The exercise: Put the lines from the first one through the line with "cyan cross: rotated" into a Markdown table with the columns No. and Text, numbering each row and leaving out any blank lines.

Task data:
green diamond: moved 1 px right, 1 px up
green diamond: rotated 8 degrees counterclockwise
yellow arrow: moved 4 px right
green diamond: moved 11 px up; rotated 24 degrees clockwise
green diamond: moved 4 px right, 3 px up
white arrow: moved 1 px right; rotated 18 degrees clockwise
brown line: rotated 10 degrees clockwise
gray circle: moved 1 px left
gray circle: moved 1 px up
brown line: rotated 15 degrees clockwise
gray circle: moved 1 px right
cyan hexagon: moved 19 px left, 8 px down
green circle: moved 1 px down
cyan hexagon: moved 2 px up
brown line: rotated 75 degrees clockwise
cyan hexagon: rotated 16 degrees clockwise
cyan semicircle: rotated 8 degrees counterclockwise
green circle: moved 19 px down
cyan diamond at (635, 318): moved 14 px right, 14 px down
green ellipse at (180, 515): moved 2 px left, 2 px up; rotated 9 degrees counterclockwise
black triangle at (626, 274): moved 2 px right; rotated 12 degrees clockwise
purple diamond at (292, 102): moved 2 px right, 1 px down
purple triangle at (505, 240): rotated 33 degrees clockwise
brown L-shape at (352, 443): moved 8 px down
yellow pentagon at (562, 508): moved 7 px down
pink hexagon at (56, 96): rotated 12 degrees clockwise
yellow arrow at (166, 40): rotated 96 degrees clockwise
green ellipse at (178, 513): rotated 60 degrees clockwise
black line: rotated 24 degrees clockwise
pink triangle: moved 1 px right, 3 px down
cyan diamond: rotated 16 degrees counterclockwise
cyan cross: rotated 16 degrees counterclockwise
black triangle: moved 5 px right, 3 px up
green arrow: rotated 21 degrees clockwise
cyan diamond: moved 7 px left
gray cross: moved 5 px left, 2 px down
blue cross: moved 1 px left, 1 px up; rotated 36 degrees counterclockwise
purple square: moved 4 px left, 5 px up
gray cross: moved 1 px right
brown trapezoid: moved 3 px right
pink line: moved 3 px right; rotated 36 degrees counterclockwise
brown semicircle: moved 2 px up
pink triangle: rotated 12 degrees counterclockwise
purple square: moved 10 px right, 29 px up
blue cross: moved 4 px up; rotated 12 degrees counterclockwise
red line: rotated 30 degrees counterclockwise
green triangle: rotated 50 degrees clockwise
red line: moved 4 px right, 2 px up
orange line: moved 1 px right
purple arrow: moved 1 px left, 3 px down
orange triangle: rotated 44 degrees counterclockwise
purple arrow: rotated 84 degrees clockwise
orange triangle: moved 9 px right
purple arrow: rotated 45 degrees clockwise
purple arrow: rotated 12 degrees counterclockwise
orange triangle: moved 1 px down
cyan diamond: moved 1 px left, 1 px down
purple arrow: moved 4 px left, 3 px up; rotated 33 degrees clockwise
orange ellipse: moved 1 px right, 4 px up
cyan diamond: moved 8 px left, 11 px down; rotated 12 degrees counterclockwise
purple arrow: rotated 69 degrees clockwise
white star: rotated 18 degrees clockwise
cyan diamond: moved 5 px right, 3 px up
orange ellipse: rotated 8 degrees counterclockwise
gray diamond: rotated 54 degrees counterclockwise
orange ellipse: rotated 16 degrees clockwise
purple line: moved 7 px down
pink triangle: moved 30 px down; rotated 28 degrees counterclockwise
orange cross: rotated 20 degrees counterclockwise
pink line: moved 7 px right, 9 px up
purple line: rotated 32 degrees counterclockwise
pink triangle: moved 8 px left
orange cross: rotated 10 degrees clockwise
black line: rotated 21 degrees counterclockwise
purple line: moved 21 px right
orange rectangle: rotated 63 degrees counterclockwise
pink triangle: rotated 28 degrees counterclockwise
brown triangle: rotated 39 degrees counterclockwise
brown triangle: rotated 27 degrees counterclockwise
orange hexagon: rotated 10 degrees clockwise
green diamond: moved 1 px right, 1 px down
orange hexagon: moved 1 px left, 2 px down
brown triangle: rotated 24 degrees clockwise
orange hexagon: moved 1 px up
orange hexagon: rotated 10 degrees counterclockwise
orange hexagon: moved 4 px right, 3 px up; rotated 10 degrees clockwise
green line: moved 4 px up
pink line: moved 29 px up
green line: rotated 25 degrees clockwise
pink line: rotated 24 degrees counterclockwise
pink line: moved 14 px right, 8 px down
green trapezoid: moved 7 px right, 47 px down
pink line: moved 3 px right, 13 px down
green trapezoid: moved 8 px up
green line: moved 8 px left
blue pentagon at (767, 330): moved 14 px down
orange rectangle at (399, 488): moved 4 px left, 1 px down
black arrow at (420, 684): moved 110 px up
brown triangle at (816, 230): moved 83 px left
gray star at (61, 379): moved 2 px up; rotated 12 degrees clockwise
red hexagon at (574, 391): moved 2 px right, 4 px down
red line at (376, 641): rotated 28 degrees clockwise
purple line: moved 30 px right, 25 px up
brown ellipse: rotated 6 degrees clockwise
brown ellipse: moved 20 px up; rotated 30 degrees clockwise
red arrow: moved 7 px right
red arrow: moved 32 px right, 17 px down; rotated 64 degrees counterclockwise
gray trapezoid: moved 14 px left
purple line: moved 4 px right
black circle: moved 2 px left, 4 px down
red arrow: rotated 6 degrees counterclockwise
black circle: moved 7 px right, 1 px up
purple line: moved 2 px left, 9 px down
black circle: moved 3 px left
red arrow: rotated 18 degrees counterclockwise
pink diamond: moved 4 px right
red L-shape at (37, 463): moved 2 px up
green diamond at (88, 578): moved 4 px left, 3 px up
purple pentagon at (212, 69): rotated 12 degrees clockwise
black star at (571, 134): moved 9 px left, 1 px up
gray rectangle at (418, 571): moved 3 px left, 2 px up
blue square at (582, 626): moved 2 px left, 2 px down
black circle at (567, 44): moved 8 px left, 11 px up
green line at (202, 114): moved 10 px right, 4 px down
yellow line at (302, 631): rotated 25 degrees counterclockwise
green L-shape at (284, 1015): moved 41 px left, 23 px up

Answer for the task:
| No. | Text |
|---|---|
| 1 | green diamond: moved 1 px right, 1 px up |
| 2 | green diamond: rotated 8 degrees counterclockwise |
| 3 | yellow arrow: moved 4 px right |
| 4 | green diamond: moved 11 px up; rotated 24 degrees clockwise |
| 5 | green diamond: moved 4 px right, 3 px up |
| 6 | white arrow: moved 1 px right; rotated 18 degrees clockwise |
| 7 | brown line: rotated 10 degrees clockwise |
| 8 | gray circle: moved 1 px left |
| 9 | gray circle: moved 1 px up |
| 10 | brown line: rotated 15 degrees clockwise |
| 11 | gray circle: moved 1 px right |
| 12 | cyan hexagon: moved 19 px left, 8 px down |
| 13 | green circle: moved 1 px down |
| 14 | cyan hexagon: moved 2 px up |
| 15 | brown line: rotated 75 degrees clockwise |
| 16 | cyan hexagon: rotated 16 degrees clockwise |
| 17 | cyan semicircle: rotated 8 degrees counterclockwise |
| 18 | green circle: moved 19 px down |
| 19 | cyan diamond at (635, 318): moved 14 px right, 14 px down |
| 20 | green ellipse at (180, 515): moved 2 px left, 2 px up; rotated 9 degrees counterclockwise |
| 21 | black triangle at (626, 274): moved 2 px right; rotated 12 degrees clockwise |
| 22 | purple diamond at (292, 102): moved 2 px right, 1 px down |
| 23 | purple triangle at (505, 240): rotated 33 degrees clockwise |
| 24 | brown L-shape at (352, 443): moved 8 px down |
| 25 | yellow pentagon at (562, 508): moved 7 px down |
| 26 | pink hexagon at (56, 96): rotated 12 degrees clockwise |
| 27 | yellow arrow at (166, 40): rotated 96 degrees clockwise |
| 28 | green ellipse at (178, 513): rotated 60 degrees clockwise |
| 29 | black line: rotated 24 degrees clockwise |
| 30 | pink triangle: moved 1 px right, 3 px down |
| 31 | cyan diamond: rotated 16 degrees counterclockwise |
| 32 | cyan cross: rotated 16 degrees counterclockwise |